### Exercise task
Rewrite the records below as a JSON list of strings with one string per line and no entries for blank lines, covering the line that contains "Provide the (x, y)" through the end of the records. Omit the pictures.

### Records to use

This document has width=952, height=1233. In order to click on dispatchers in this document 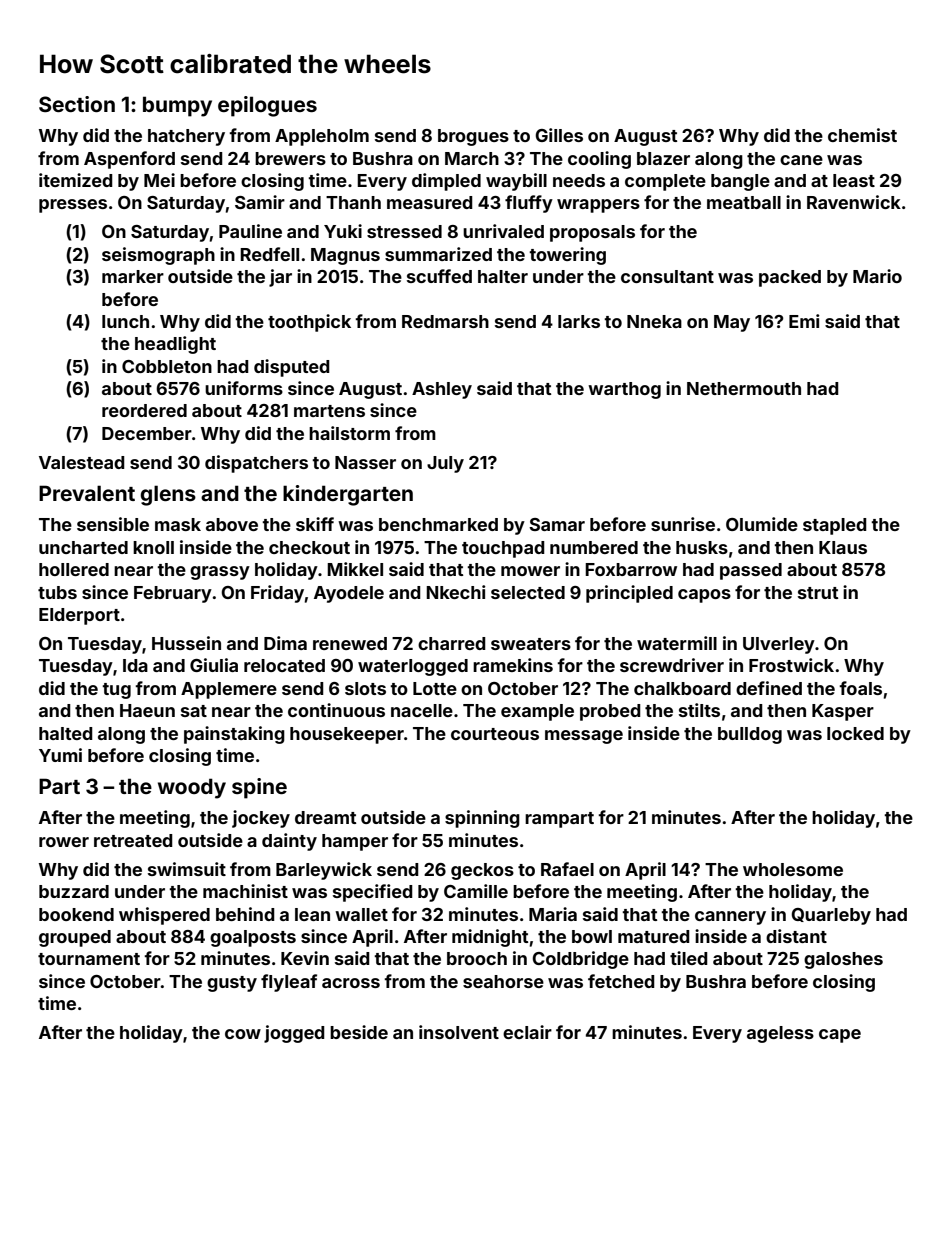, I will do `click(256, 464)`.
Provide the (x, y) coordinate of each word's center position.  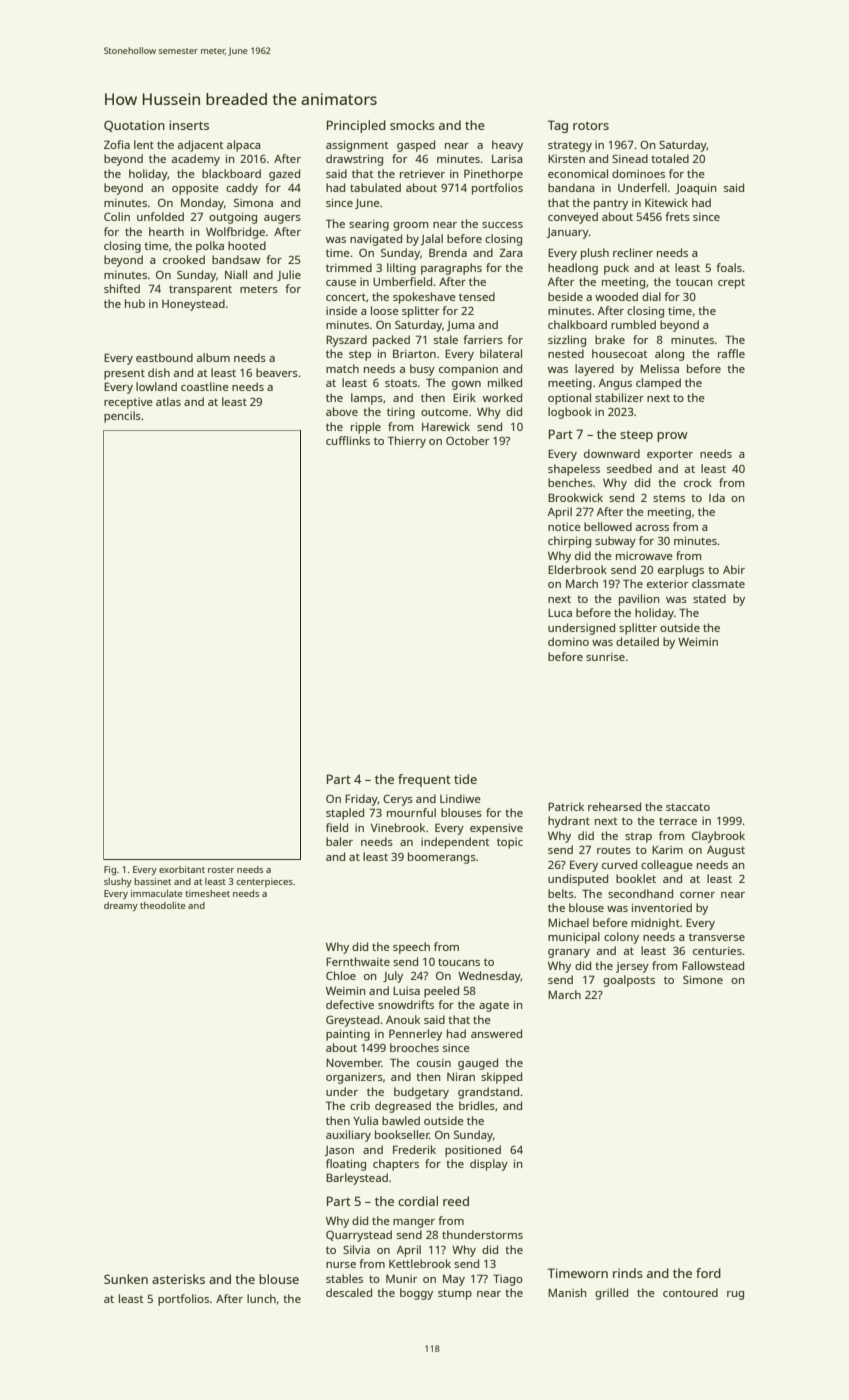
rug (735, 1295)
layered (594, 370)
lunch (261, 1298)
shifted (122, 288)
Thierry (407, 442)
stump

### Solution to the problem
[
  "Provide the (x, y) coordinate of each word's center position.  ",
  "rug (735, 1295)",
  "layered (594, 370)",
  "lunch (261, 1298)",
  "shifted (122, 288)",
  "Thierry (407, 442)",
  "stump"
]